### Work to be completed
Say how many lines of the listing below contain "shifted", giving the number and nothing else.

Content starts

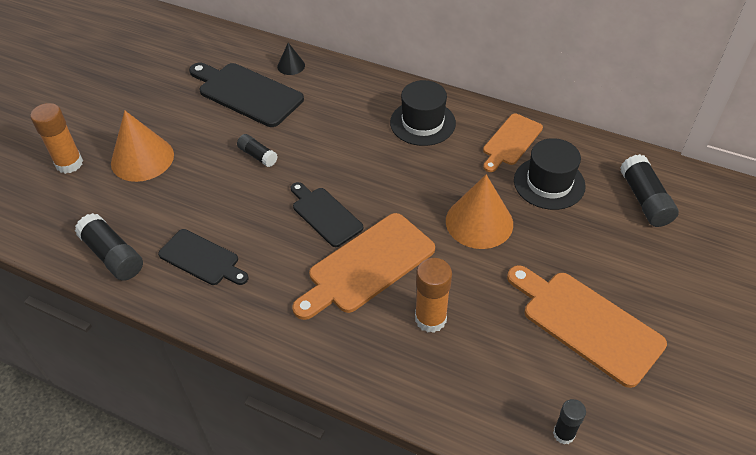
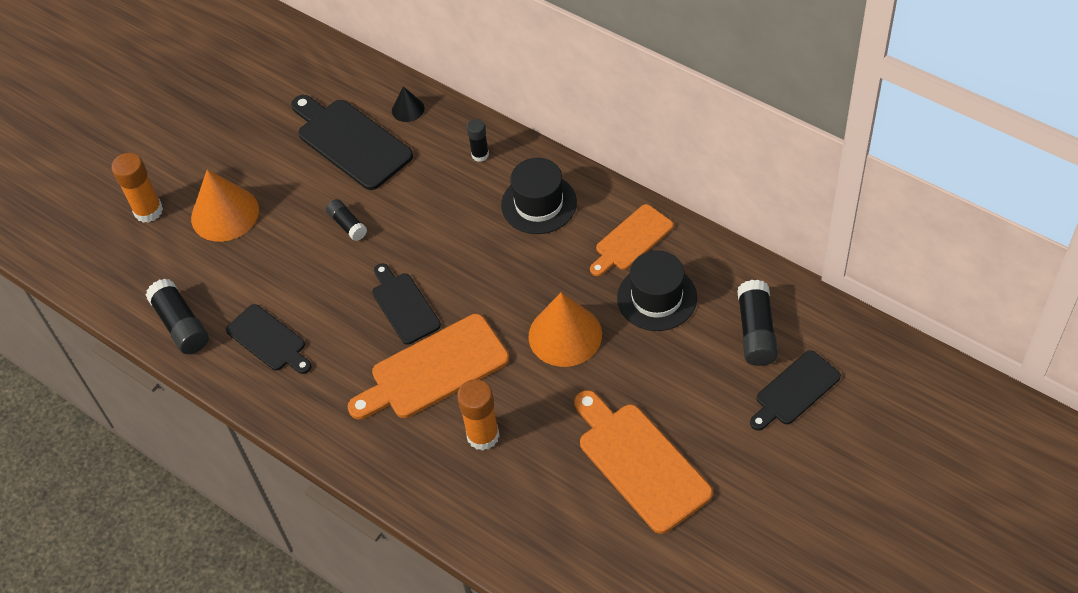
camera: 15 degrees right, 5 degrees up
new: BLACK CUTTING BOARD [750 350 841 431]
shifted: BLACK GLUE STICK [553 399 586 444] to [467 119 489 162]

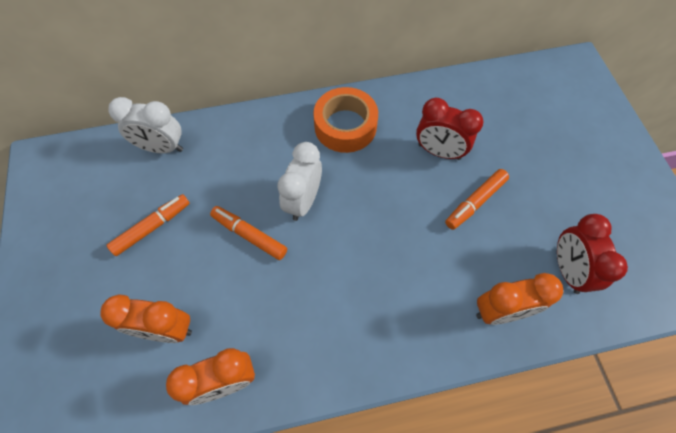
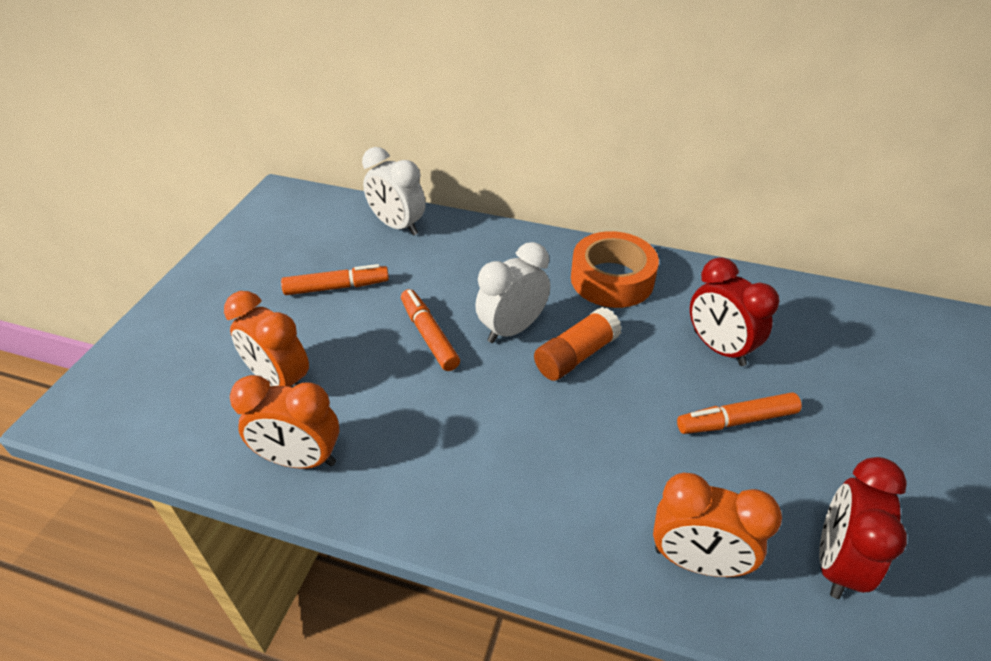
camera: 30 degrees right, 20 degrees down
new: ORANGE GLUE STICK [534 307 622 381]

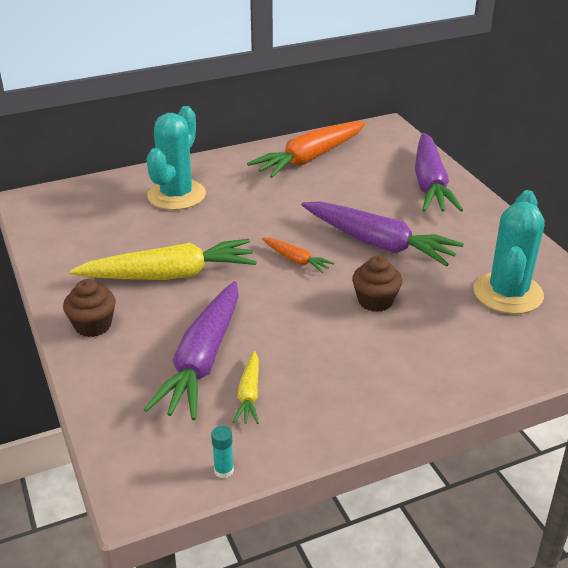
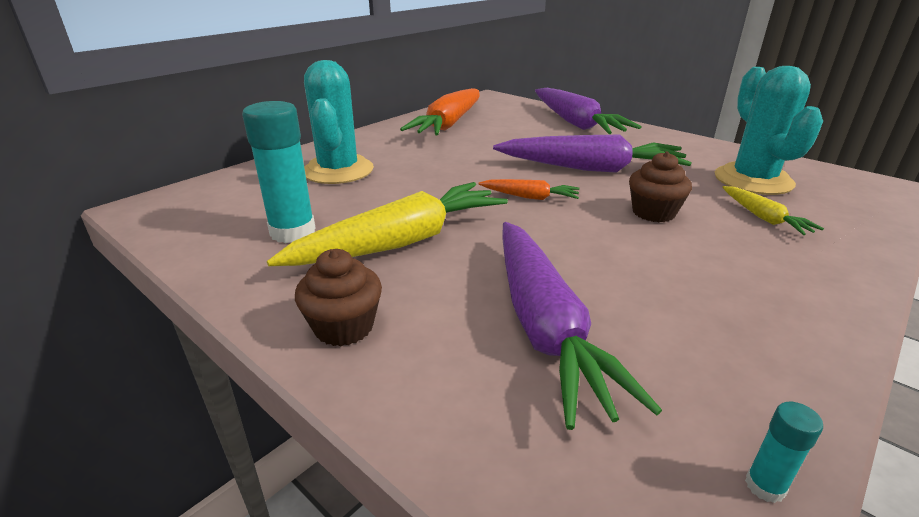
camera: 25 degrees left, 5 degrees down
new: AQUA GLUE STICK [242 101 316 243]
shifted: BRIGHT YELLOW TOY CARROT [233 351 259 424] to [722 186 824 235]

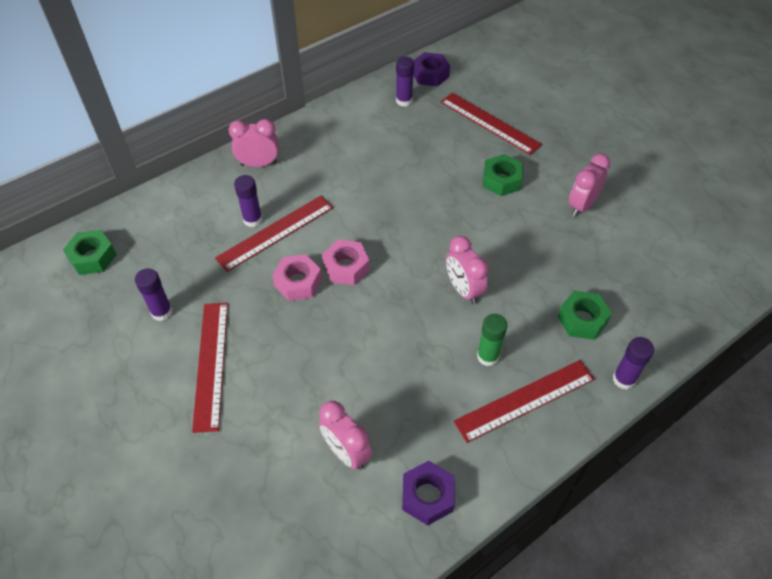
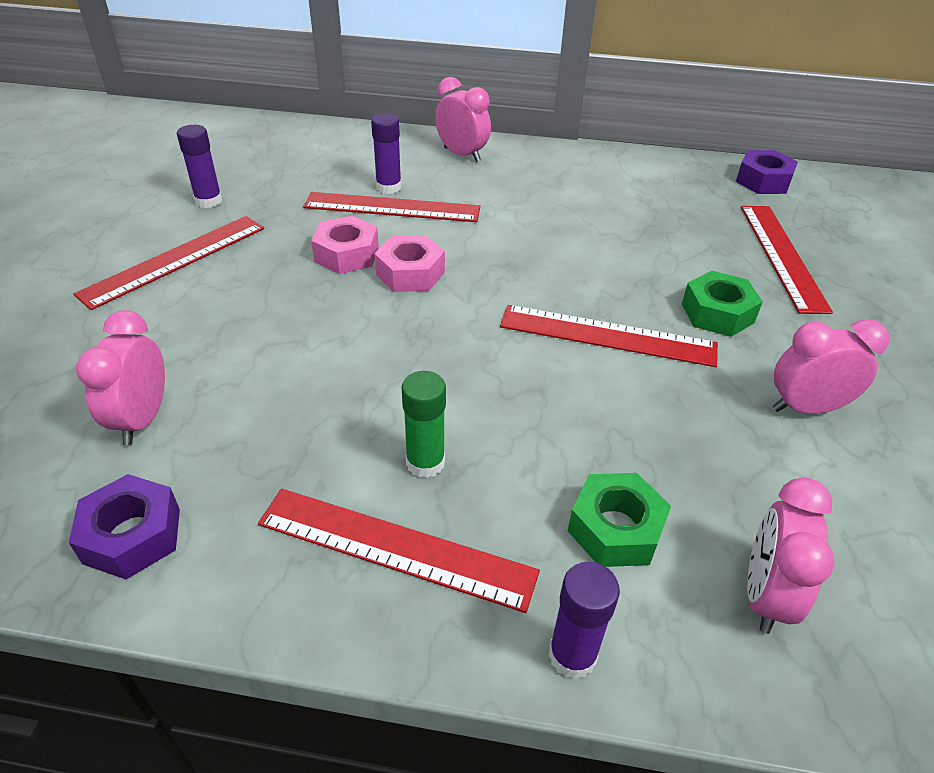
camera: 45 degrees right, 10 degrees down
gone: LEAF-GREEN NUT [63 230 117 275]; VIOLET GLUE STICK [396 56 414 107]
new: SCARLET STRAIGHTEDGE [500 305 718 367]
shifted: ROSE-PINK ALARM CLOCK [446 236 489 304] to [747 477 834 634]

Content ends

### Answer for the task
3